- EXERCISE GOAL:
Below is a block of entries; repeat exactly the lines starting at the line that contains "red soap dispenser: 5 -> 3" and ending at the line that contains "yellow fish: 0 -> 2", both included.

- INPUT DATA:
========================================

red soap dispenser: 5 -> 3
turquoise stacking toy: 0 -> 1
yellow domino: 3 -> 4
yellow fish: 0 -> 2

========================================

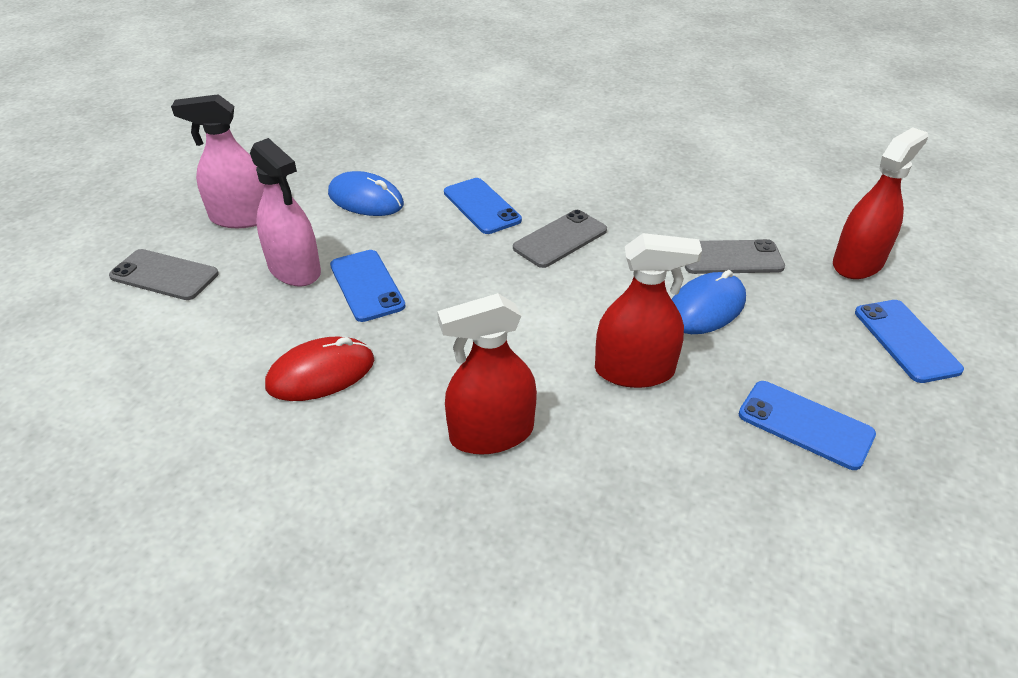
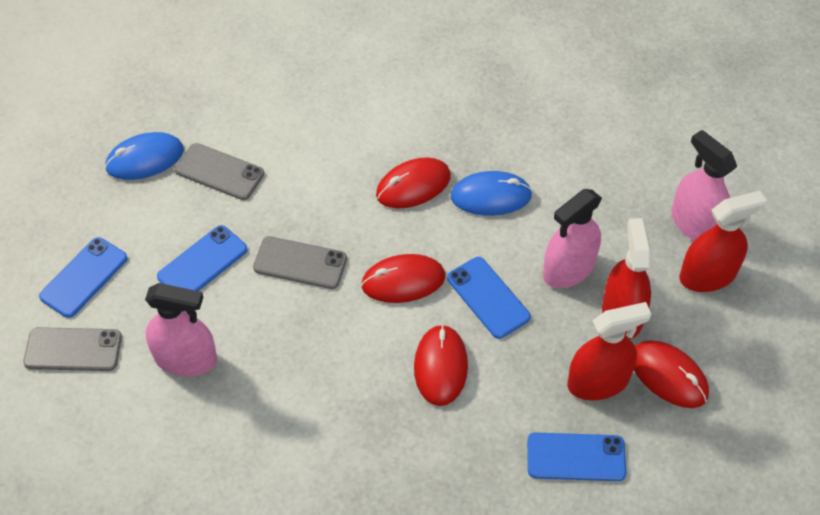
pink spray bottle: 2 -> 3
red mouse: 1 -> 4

========================================

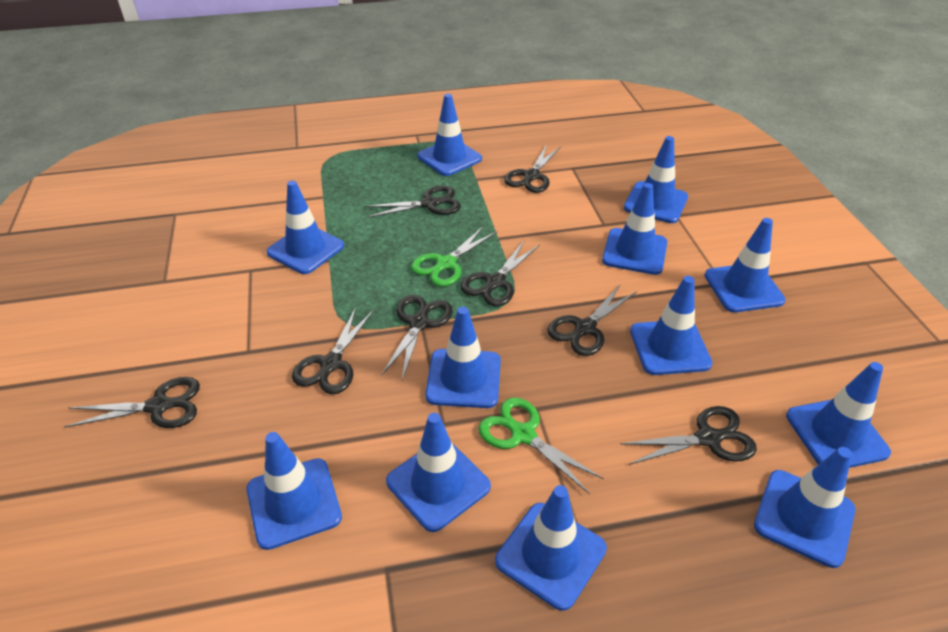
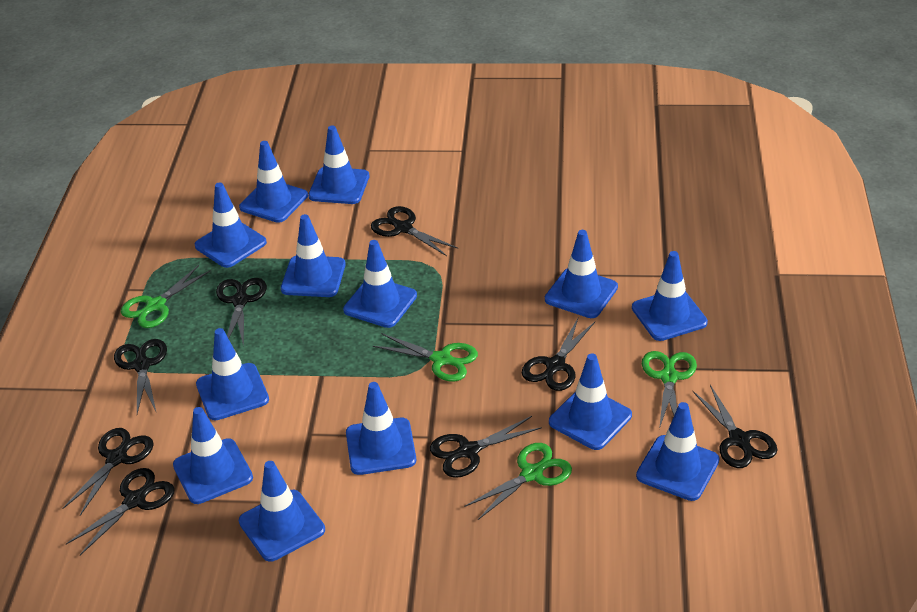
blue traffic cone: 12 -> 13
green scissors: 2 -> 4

========================================

- SOLUTION FOR THIS TASK:
red soap dispenser: 5 -> 3
turquoise stacking toy: 0 -> 1
yellow domino: 3 -> 4
yellow fish: 0 -> 2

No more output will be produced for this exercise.